* **WORK REQUEST**
From the first line to the last, print the listing exactly.

# # # # # # #

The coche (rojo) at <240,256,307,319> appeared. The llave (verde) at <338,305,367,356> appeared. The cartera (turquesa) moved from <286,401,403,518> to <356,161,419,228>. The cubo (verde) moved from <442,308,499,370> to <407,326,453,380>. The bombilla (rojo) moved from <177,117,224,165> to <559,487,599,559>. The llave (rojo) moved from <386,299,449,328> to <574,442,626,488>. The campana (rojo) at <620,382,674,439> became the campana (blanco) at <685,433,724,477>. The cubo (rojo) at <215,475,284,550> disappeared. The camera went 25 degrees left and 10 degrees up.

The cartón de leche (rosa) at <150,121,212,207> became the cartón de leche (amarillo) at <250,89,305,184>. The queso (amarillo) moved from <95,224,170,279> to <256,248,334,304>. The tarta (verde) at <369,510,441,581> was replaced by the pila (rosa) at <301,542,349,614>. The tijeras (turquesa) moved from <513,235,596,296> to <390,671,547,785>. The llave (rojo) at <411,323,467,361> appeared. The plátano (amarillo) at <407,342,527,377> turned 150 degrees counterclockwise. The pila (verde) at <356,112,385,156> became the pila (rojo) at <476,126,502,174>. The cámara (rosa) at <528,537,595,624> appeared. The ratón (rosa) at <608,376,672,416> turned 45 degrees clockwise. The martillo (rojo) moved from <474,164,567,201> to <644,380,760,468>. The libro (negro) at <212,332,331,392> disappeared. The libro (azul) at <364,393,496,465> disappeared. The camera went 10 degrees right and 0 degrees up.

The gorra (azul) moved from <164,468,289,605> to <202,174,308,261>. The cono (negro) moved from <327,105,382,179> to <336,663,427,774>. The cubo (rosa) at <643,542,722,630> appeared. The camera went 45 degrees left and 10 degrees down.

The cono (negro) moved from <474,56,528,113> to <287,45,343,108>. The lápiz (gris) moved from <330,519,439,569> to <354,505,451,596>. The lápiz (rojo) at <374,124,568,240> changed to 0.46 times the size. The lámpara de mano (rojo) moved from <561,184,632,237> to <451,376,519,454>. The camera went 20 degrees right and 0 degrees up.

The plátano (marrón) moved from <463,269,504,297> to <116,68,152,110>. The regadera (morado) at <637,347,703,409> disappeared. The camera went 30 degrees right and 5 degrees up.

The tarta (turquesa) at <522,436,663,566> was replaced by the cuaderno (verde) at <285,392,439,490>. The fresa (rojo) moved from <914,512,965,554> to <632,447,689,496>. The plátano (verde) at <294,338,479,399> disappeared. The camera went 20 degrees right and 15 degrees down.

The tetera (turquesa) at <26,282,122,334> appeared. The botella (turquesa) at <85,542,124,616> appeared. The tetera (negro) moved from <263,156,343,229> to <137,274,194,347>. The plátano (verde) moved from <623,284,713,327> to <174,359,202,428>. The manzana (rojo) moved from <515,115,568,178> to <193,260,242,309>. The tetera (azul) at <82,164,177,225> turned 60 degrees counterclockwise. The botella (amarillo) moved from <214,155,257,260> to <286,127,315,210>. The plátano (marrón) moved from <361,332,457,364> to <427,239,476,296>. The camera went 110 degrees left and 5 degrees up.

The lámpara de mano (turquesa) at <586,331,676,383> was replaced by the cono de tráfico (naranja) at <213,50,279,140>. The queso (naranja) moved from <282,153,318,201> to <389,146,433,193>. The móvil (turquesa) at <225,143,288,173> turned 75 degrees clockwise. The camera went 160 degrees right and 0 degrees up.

# # # # # # #

* **EXERCISE RESULT**
The coche (rojo) at <240,256,307,319> appeared. The llave (verde) at <338,305,367,356> appeared. The cartera (turquesa) moved from <286,401,403,518> to <356,161,419,228>. The cubo (verde) moved from <442,308,499,370> to <407,326,453,380>. The bombilla (rojo) moved from <177,117,224,165> to <559,487,599,559>. The llave (rojo) moved from <386,299,449,328> to <574,442,626,488>. The campana (rojo) at <620,382,674,439> became the campana (blanco) at <685,433,724,477>. The cubo (rojo) at <215,475,284,550> disappeared. The camera went 25 degrees left and 10 degrees up.

The cartón de leche (rosa) at <150,121,212,207> became the cartón de leche (amarillo) at <250,89,305,184>. The queso (amarillo) moved from <95,224,170,279> to <256,248,334,304>. The tarta (verde) at <369,510,441,581> was replaced by the pila (rosa) at <301,542,349,614>. The tijeras (turquesa) moved from <513,235,596,296> to <390,671,547,785>. The llave (rojo) at <411,323,467,361> appeared. The plátano (amarillo) at <407,342,527,377> turned 150 degrees counterclockwise. The pila (verde) at <356,112,385,156> became the pila (rojo) at <476,126,502,174>. The cámara (rosa) at <528,537,595,624> appeared. The ratón (rosa) at <608,376,672,416> turned 45 degrees clockwise. The martillo (rojo) moved from <474,164,567,201> to <644,380,760,468>. The libro (negro) at <212,332,331,392> disappeared. The libro (azul) at <364,393,496,465> disappeared. The camera went 10 degrees right and 0 degrees up.

The gorra (azul) moved from <164,468,289,605> to <202,174,308,261>. The cono (negro) moved from <327,105,382,179> to <336,663,427,774>. The cubo (rosa) at <643,542,722,630> appeared. The camera went 45 degrees left and 10 degrees down.

The cono (negro) moved from <474,56,528,113> to <287,45,343,108>. The lápiz (gris) moved from <330,519,439,569> to <354,505,451,596>. The lápiz (rojo) at <374,124,568,240> changed to 0.46 times the size. The lámpara de mano (rojo) moved from <561,184,632,237> to <451,376,519,454>. The camera went 20 degrees right and 0 degrees up.

The plátano (marrón) moved from <463,269,504,297> to <116,68,152,110>. The regadera (morado) at <637,347,703,409> disappeared. The camera went 30 degrees right and 5 degrees up.

The tarta (turquesa) at <522,436,663,566> was replaced by the cuaderno (verde) at <285,392,439,490>. The fresa (rojo) moved from <914,512,965,554> to <632,447,689,496>. The plátano (verde) at <294,338,479,399> disappeared. The camera went 20 degrees right and 15 degrees down.

The tetera (turquesa) at <26,282,122,334> appeared. The botella (turquesa) at <85,542,124,616> appeared. The tetera (negro) moved from <263,156,343,229> to <137,274,194,347>. The plátano (verde) moved from <623,284,713,327> to <174,359,202,428>. The manzana (rojo) moved from <515,115,568,178> to <193,260,242,309>. The tetera (azul) at <82,164,177,225> turned 60 degrees counterclockwise. The botella (amarillo) moved from <214,155,257,260> to <286,127,315,210>. The plátano (marrón) moved from <361,332,457,364> to <427,239,476,296>. The camera went 110 degrees left and 5 degrees up.

The lámpara de mano (turquesa) at <586,331,676,383> was replaced by the cono de tráfico (naranja) at <213,50,279,140>. The queso (naranja) moved from <282,153,318,201> to <389,146,433,193>. The móvil (turquesa) at <225,143,288,173> turned 75 degrees clockwise. The camera went 160 degrees right and 0 degrees up.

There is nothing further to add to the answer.